WHAT TO DO:
Give back each entry exactly as written, apart from the pictures.

+++ RECORDS SUPPLIED +++

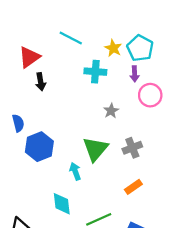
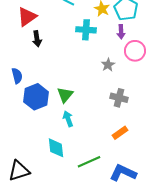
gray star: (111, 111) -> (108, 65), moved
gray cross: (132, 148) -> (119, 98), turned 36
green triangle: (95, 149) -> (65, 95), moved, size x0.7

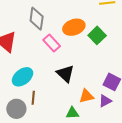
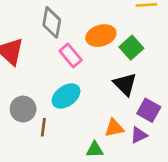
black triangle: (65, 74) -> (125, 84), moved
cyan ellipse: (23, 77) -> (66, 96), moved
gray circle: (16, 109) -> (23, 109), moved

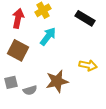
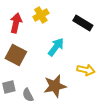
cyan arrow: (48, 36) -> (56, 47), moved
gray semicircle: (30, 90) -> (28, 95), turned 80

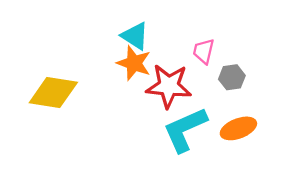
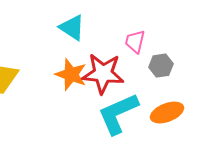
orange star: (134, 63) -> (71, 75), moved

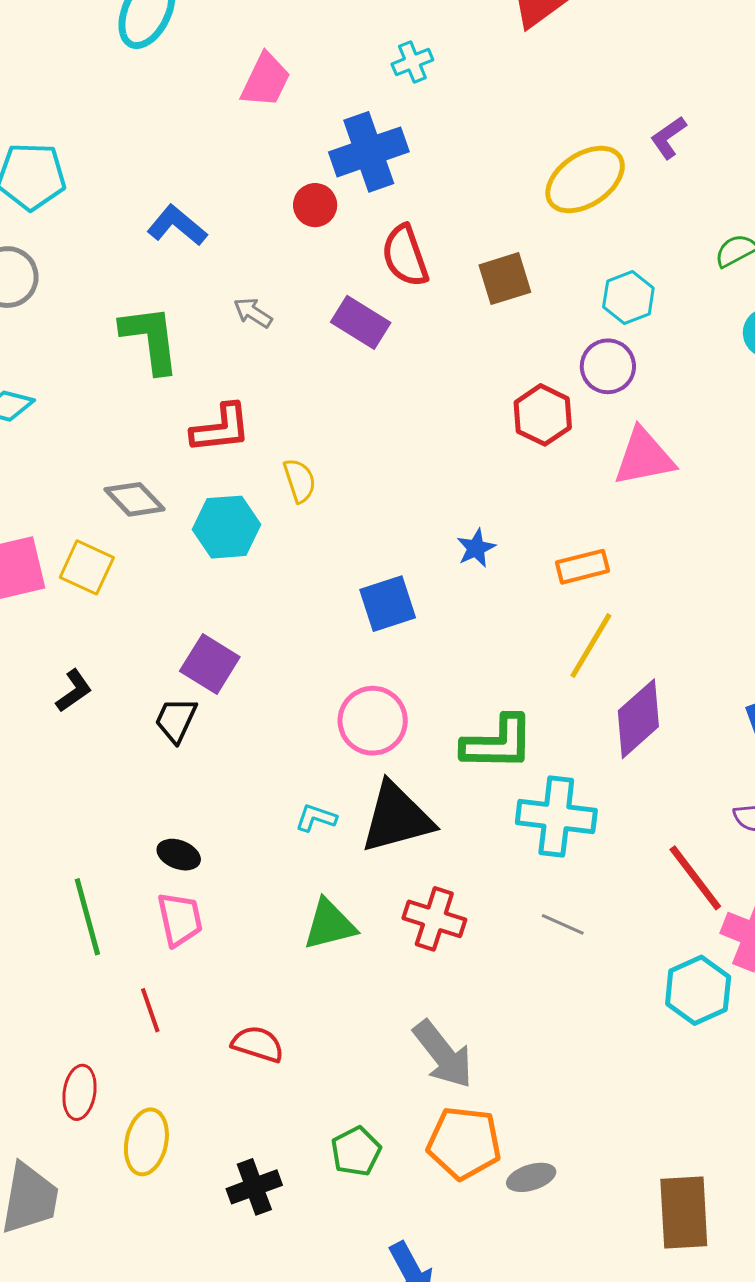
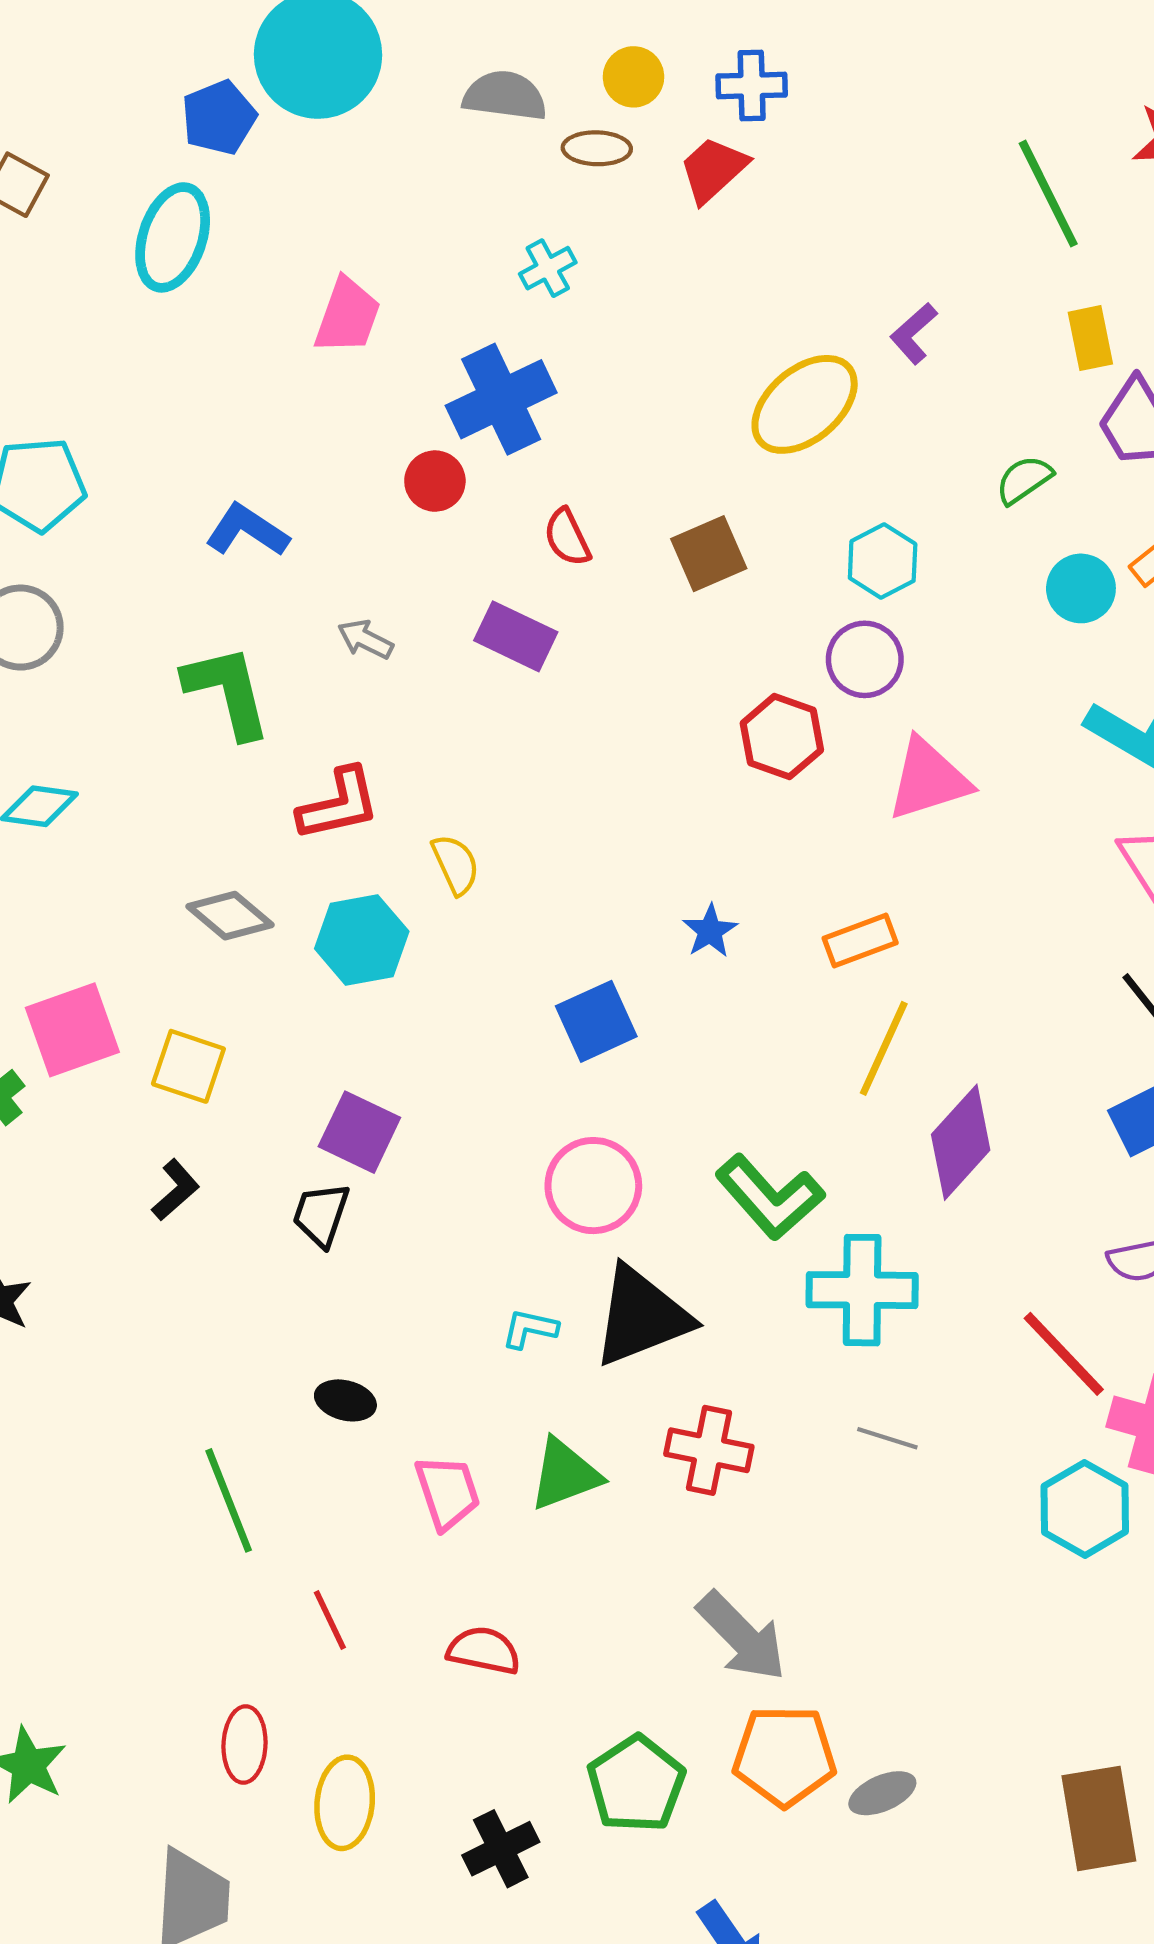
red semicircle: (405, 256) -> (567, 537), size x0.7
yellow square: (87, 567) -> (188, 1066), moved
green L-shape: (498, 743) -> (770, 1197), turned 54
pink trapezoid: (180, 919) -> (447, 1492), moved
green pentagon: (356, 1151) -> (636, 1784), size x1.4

+++

RESPONSE AREA:
gray star: (111, 111) -> (108, 65), moved
gray cross: (132, 148) -> (119, 98), turned 36
green triangle: (95, 149) -> (65, 95), moved, size x0.7

black triangle: (65, 74) -> (125, 84), moved
cyan ellipse: (23, 77) -> (66, 96), moved
gray circle: (16, 109) -> (23, 109), moved

cyan arrow: (48, 36) -> (56, 47), moved
gray semicircle: (30, 90) -> (28, 95), turned 80

orange star: (134, 63) -> (71, 75), moved

red semicircle: (405, 256) -> (567, 537), size x0.7
yellow square: (87, 567) -> (188, 1066), moved
green L-shape: (498, 743) -> (770, 1197), turned 54
pink trapezoid: (180, 919) -> (447, 1492), moved
green pentagon: (356, 1151) -> (636, 1784), size x1.4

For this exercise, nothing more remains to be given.